Stored items
* Start *

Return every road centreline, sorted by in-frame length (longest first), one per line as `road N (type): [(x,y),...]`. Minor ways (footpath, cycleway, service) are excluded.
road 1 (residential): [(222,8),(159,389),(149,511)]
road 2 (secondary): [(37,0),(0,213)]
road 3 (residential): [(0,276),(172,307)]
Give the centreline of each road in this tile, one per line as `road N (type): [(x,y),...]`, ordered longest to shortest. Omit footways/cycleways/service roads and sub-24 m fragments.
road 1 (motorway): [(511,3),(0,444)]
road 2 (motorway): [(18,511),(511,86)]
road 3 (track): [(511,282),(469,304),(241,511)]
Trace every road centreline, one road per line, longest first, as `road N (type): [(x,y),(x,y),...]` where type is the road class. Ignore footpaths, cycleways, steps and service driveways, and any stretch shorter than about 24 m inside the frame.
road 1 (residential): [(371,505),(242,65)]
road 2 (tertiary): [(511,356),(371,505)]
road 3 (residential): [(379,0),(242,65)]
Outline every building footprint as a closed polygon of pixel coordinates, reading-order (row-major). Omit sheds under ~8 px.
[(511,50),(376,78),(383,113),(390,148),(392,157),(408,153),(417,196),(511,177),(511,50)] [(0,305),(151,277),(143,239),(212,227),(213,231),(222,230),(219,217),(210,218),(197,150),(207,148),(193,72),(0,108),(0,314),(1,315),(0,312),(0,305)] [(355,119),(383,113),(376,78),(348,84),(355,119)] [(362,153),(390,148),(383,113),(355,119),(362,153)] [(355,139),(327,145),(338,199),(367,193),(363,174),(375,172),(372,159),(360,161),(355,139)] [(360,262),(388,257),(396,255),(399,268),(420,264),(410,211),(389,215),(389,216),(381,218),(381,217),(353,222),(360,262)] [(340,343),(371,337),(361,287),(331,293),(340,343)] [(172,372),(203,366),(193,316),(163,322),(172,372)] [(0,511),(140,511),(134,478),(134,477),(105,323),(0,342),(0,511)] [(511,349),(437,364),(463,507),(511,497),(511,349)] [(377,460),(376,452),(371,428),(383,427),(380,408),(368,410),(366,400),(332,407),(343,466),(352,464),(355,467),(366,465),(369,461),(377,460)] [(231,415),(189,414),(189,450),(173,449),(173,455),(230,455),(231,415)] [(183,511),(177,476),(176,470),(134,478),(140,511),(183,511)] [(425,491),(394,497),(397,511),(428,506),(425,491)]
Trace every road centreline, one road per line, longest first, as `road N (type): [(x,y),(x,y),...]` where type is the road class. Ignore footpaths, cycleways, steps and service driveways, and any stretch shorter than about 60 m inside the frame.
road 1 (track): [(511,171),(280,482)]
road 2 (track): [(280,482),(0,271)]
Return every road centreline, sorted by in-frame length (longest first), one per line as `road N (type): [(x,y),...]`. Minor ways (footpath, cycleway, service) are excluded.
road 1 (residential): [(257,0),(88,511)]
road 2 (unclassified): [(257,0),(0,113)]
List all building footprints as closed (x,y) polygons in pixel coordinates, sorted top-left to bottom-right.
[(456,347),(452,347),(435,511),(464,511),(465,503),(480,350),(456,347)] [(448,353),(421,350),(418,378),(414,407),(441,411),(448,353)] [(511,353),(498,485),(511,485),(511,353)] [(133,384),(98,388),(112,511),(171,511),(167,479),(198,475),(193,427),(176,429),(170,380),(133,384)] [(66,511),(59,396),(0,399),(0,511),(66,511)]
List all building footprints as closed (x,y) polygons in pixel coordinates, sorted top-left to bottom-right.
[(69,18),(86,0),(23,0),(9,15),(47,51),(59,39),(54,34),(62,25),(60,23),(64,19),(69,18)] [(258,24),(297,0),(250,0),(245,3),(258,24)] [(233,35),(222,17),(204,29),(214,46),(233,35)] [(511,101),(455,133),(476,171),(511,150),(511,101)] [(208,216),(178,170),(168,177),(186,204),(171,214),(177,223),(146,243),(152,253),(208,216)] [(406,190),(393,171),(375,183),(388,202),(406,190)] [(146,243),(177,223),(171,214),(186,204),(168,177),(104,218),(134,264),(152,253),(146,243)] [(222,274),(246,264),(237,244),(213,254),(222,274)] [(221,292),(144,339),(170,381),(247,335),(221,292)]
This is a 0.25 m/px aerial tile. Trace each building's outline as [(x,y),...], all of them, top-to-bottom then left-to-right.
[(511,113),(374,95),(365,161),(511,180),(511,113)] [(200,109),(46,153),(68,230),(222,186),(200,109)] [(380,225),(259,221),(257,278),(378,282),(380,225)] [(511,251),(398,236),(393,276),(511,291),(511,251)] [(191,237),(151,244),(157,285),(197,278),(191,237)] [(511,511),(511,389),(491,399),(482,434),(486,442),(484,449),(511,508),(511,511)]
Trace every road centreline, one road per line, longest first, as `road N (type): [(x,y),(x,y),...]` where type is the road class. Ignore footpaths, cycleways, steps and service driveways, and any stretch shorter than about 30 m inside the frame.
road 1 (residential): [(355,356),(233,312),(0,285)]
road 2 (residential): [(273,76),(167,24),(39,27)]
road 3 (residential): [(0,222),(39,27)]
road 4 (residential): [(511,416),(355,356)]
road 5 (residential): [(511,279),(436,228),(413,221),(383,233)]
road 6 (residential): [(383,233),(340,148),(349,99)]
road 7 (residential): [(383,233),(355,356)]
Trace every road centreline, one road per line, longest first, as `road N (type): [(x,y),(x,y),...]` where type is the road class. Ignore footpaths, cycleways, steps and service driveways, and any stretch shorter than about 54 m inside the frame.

* End *

• _WORK REQUIRED_
Rewrite the data above as a numbered list with one line per item, and leave out any blank lines.

• _THE RESPONSE_
1. Return every road centreline, sorted by in-frame length (longest first), one per line as `road N (type): [(x,y),...]`. Minor ways (footpath, cycleway, service) are excluded.
2. road 1 (residential): [(222,8),(159,389),(149,511)]
3. road 2 (secondary): [(37,0),(0,213)]
4. road 3 (residential): [(0,276),(172,307)]
5. Give the centreline of each road in this tile, one per line as `road N (type): [(x,y),...]`, ordered longest to shortest. Omit footways/cycleways/service roads and sub-24 m fragments.
6. road 1 (motorway): [(511,3),(0,444)]
7. road 2 (motorway): [(18,511),(511,86)]
8. road 3 (track): [(511,282),(469,304),(241,511)]
9. Trace every road centreline, one road per line, longest first, as `road N (type): [(x,y),(x,y),...]` where type is the road class. Ignore footpaths, cycleways, steps and service driveways, and any stretch shorter than about 24 m inside the frame.
10. road 1 (residential): [(371,505),(242,65)]
11. road 2 (tertiary): [(511,356),(371,505)]
12. road 3 (residential): [(379,0),(242,65)]
13. Outline every building footprint as a closed polygon of pixel coordinates, reading-order (row-major). Omit sheds under ~8 px.
14. [(511,50),(376,78),(383,113),(390,148),(392,157),(408,153),(417,196),(511,177),(511,50)] [(0,305),(151,277),(143,239),(212,227),(213,231),(222,230),(219,217),(210,218),(197,150),(207,148),(193,72),(0,108),(0,314),(1,315),(0,312),(0,305)] [(355,119),(383,113),(376,78),(348,84),(355,119)] [(362,153),(390,148),(383,113),(355,119),(362,153)] [(355,139),(327,145),(338,199),(367,193),(363,174),(375,172),(372,159),(360,161),(355,139)] [(360,262),(388,257),(396,255),(399,268),(420,264),(410,211),(389,215),(389,216),(381,218),(381,217),(353,222),(360,262)] [(340,343),(371,337),(361,287),(331,293),(340,343)] [(172,372),(203,366),(193,316),(163,322),(172,372)] [(0,511),(140,511),(134,478),(134,477),(105,323),(0,342),(0,511)] [(511,349),(437,364),(463,507),(511,497),(511,349)] [(377,460),(376,452),(371,428),(383,427),(380,408),(368,410),(366,400),(332,407),(343,466),(352,464),(355,467),(366,465),(369,461),(377,460)] [(231,415),(189,414),(189,450),(173,449),(173,455),(230,455),(231,415)] [(183,511),(177,476),(176,470),(134,478),(140,511),(183,511)] [(425,491),(394,497),(397,511),(428,506),(425,491)]
15. Trace every road centreline, one road per line, longest first, as `road N (type): [(x,y),(x,y),...]` where type is the road class. Ignore footpaths, cycleways, steps and service driveways, and any stretch shorter than about 60 m inside the frame.
16. road 1 (track): [(511,171),(280,482)]
17. road 2 (track): [(280,482),(0,271)]
18. Return every road centreline, sorted by in-frame length (longest first), one per line as `road N (type): [(x,y),...]`. Minor ways (footpath, cycleway, service) are excluded.
19. road 1 (residential): [(257,0),(88,511)]
20. road 2 (unclassified): [(257,0),(0,113)]
21. List all building footprints as closed (x,y) polygons in pixel coordinates, sorted top-left to bottom-right.
22. [(456,347),(452,347),(435,511),(464,511),(465,503),(480,350),(456,347)] [(448,353),(421,350),(418,378),(414,407),(441,411),(448,353)] [(511,353),(498,485),(511,485),(511,353)] [(133,384),(98,388),(112,511),(171,511),(167,479),(198,475),(193,427),(176,429),(170,380),(133,384)] [(66,511),(59,396),(0,399),(0,511),(66,511)]
23. List all building footprints as closed (x,y) polygons in pixel coordinates, sorted top-left to bottom-right.
24. [(69,18),(86,0),(23,0),(9,15),(47,51),(59,39),(54,34),(62,25),(60,23),(64,19),(69,18)] [(258,24),(297,0),(250,0),(245,3),(258,24)] [(233,35),(222,17),(204,29),(214,46),(233,35)] [(511,101),(455,133),(476,171),(511,150),(511,101)] [(208,216),(178,170),(168,177),(186,204),(171,214),(177,223),(146,243),(152,253),(208,216)] [(406,190),(393,171),(375,183),(388,202),(406,190)] [(146,243),(177,223),(171,214),(186,204),(168,177),(104,218),(134,264),(152,253),(146,243)] [(222,274),(246,264),(237,244),(213,254),(222,274)] [(221,292),(144,339),(170,381),(247,335),(221,292)]
25. This is a 0.25 m/px aerial tile. Trace each building's outline as [(x,y),...], all of them, top-to-bottom then left-to-right.
26. [(511,113),(374,95),(365,161),(511,180),(511,113)] [(200,109),(46,153),(68,230),(222,186),(200,109)] [(380,225),(259,221),(257,278),(378,282),(380,225)] [(511,251),(398,236),(393,276),(511,291),(511,251)] [(191,237),(151,244),(157,285),(197,278),(191,237)] [(511,511),(511,389),(491,399),(482,434),(486,442),(484,449),(511,508),(511,511)]
27. Trace every road centreline, one road per line, longest first, as `road N (type): [(x,y),(x,y),...]` where type is the road class. Ignore footpaths, cycleways, steps and service driveways, and any stretch shorter than about 30 m inside the frame.
28. road 1 (residential): [(355,356),(233,312),(0,285)]
29. road 2 (residential): [(273,76),(167,24),(39,27)]
30. road 3 (residential): [(0,222),(39,27)]
31. road 4 (residential): [(511,416),(355,356)]
32. road 5 (residential): [(511,279),(436,228),(413,221),(383,233)]
33. road 6 (residential): [(383,233),(340,148),(349,99)]
34. road 7 (residential): [(383,233),(355,356)]
35. Trace every road centreline, one road per line, longest first, as `road N (type): [(x,y),(x,y),...]` where type is the road class. Ignore footpaths, cycleways, steps and service driveways, and any stretch shorter than about 54 m inside the frame.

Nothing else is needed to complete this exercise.